* _The task_
Where "insert" occurs in a line of the entries below, copy that line.

* _Provided records_
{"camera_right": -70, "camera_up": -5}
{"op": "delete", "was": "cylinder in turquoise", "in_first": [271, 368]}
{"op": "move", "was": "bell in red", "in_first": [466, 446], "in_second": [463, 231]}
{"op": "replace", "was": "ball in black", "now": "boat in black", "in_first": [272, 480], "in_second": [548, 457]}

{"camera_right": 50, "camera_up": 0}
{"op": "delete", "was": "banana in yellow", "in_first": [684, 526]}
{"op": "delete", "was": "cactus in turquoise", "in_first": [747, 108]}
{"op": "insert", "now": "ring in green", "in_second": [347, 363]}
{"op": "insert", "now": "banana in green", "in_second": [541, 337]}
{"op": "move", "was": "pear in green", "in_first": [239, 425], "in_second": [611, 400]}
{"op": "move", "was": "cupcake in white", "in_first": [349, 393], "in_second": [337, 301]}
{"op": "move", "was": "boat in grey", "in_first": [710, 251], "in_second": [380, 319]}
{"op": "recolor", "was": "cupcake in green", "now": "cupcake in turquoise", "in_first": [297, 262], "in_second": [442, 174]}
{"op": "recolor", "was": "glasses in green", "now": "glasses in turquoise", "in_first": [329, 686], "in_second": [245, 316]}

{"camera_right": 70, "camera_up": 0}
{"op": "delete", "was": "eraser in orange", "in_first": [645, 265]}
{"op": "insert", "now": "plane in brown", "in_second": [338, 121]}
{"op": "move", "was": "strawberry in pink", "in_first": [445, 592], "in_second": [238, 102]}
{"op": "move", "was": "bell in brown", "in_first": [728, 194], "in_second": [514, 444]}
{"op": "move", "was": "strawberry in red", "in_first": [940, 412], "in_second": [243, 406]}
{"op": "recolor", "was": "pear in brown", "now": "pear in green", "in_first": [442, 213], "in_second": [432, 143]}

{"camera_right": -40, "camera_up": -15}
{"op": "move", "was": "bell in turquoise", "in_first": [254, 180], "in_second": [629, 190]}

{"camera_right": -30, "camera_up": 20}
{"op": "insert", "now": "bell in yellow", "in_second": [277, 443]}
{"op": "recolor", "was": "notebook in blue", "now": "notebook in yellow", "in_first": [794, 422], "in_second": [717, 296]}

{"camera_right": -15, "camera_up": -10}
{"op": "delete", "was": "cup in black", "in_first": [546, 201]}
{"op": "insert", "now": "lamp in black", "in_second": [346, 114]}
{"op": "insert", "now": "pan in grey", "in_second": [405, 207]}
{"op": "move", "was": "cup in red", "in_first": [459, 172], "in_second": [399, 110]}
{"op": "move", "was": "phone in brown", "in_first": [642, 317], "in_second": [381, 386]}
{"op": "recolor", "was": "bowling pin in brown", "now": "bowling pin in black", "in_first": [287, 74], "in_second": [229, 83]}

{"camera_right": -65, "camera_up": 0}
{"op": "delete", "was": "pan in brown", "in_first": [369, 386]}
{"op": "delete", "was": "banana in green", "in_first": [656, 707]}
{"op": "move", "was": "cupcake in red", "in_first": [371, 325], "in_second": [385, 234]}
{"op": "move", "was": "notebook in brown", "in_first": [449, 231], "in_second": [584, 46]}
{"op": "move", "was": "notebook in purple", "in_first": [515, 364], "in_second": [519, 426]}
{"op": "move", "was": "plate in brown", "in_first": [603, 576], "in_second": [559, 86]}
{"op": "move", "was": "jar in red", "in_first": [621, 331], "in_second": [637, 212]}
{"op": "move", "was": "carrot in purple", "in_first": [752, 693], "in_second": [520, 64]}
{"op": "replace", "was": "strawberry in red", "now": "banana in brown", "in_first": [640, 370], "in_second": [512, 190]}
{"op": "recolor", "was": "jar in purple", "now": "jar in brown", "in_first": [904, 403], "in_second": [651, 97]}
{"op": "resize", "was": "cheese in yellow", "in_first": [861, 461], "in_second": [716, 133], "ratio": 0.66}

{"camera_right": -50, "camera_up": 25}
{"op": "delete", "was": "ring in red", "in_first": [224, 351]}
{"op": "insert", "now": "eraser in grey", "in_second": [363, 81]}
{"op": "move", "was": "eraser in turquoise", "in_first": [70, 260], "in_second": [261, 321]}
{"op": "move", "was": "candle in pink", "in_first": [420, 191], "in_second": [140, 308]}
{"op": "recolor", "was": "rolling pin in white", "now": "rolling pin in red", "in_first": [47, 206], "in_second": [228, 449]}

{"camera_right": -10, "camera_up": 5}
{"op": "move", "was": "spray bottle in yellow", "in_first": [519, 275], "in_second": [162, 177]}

* _Final answer_
{"op": "insert", "now": "ring in green", "in_second": [347, 363]}
{"op": "insert", "now": "banana in green", "in_second": [541, 337]}
{"op": "insert", "now": "plane in brown", "in_second": [338, 121]}
{"op": "insert", "now": "bell in yellow", "in_second": [277, 443]}
{"op": "insert", "now": "lamp in black", "in_second": [346, 114]}
{"op": "insert", "now": "pan in grey", "in_second": [405, 207]}
{"op": "insert", "now": "eraser in grey", "in_second": [363, 81]}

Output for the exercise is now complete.